Work to complete: Reproduce verbatim the lines of the material below, starting at the line with "brown cactus [63,135,109,197]" and ending at the line with "none -> orange house [341,429,474,563]", both inclusive; skip the rest.

Extracted information:
»»
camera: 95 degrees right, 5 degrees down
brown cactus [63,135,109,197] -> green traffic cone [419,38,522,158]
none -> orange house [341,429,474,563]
««
»»
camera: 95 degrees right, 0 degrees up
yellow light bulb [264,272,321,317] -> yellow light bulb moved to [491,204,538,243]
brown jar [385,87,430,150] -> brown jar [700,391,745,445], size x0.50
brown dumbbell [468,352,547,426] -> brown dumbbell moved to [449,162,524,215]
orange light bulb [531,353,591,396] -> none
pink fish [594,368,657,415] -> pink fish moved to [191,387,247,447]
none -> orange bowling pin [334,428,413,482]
««
Answer to this exercise:
brown cactus [63,135,109,197] -> green traffic cone [419,38,522,158]
none -> orange house [341,429,474,563]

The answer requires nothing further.